# Problem statement
Please type out the lines below word for word, leaving the pictures out of your answer.

[Items taken from a dataset]

----------

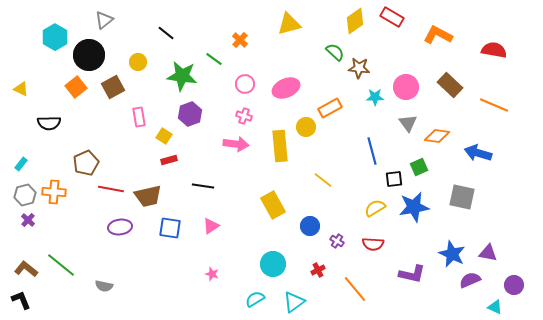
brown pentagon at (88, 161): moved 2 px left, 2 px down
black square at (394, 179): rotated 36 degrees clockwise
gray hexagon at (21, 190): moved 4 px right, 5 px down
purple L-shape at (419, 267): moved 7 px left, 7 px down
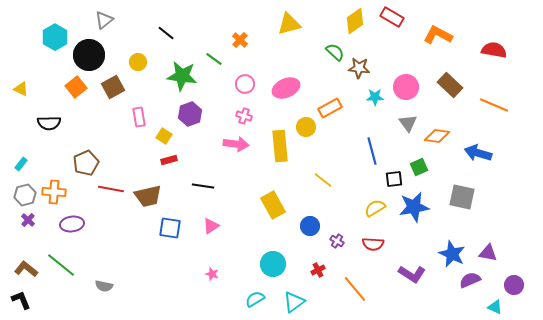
purple ellipse at (120, 227): moved 48 px left, 3 px up
purple L-shape at (412, 274): rotated 20 degrees clockwise
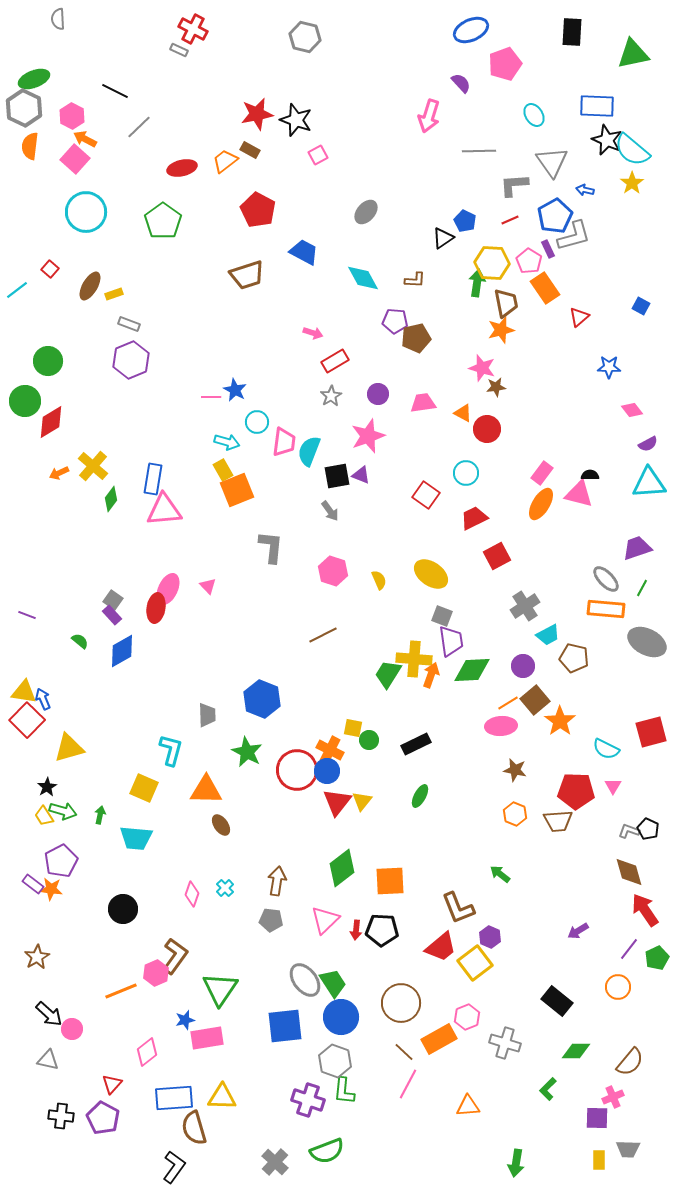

----------

# Response to the task
brown pentagon at (88, 161): moved 2 px left, 2 px down
black square at (394, 179): rotated 36 degrees clockwise
gray hexagon at (21, 190): moved 4 px right, 5 px down
purple L-shape at (419, 267): moved 7 px left, 7 px down
purple ellipse at (120, 227): moved 48 px left, 3 px up
purple L-shape at (412, 274): rotated 20 degrees clockwise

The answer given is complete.